[Version comparison data]

++++

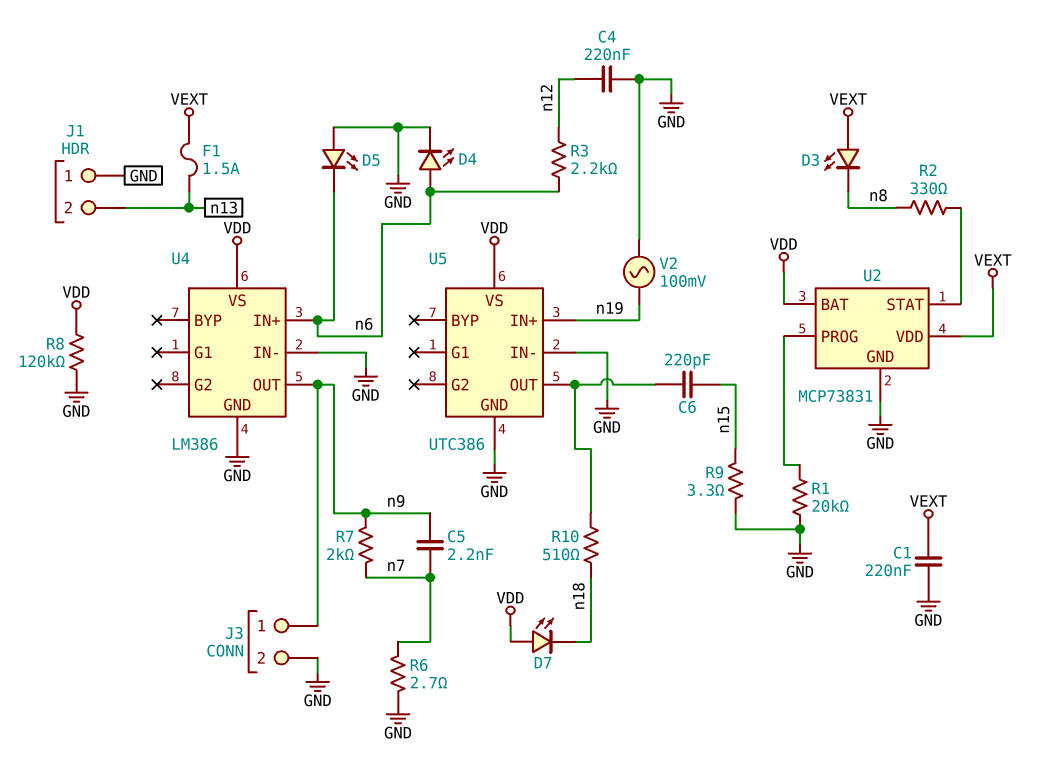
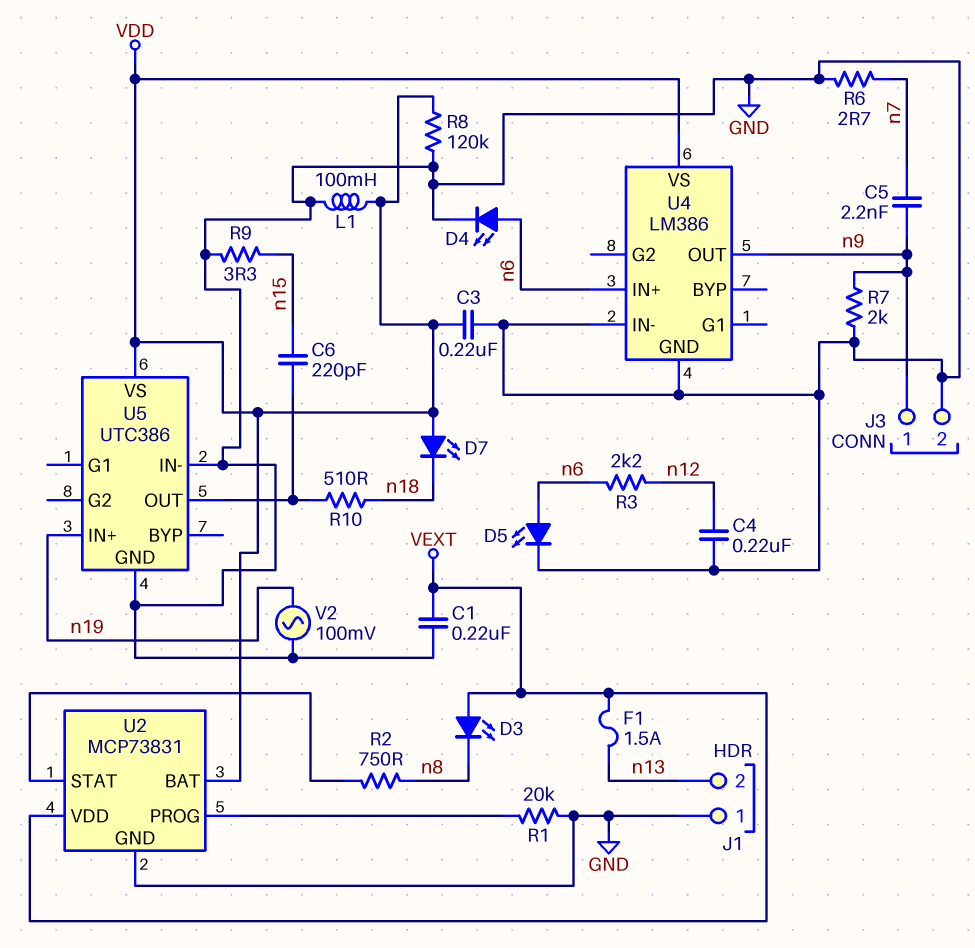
C3: none -> 220nF (GND, VDD)
D5: LED (A GND, K n6) -> LED (A n6, K GND)
L1: none -> 100mH (GND, VDD)
R2: 330 (U2/STAT, n8) -> 750 (U2/STAT, n8)
R7: 2k (n7, n9) -> 2k (GND, n9)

++++

▶ _Work instruction_
Every line above that holds the word "none" should be copied out.

▶ _Solution for this problem_
C3: none -> 220nF (GND, VDD)
L1: none -> 100mH (GND, VDD)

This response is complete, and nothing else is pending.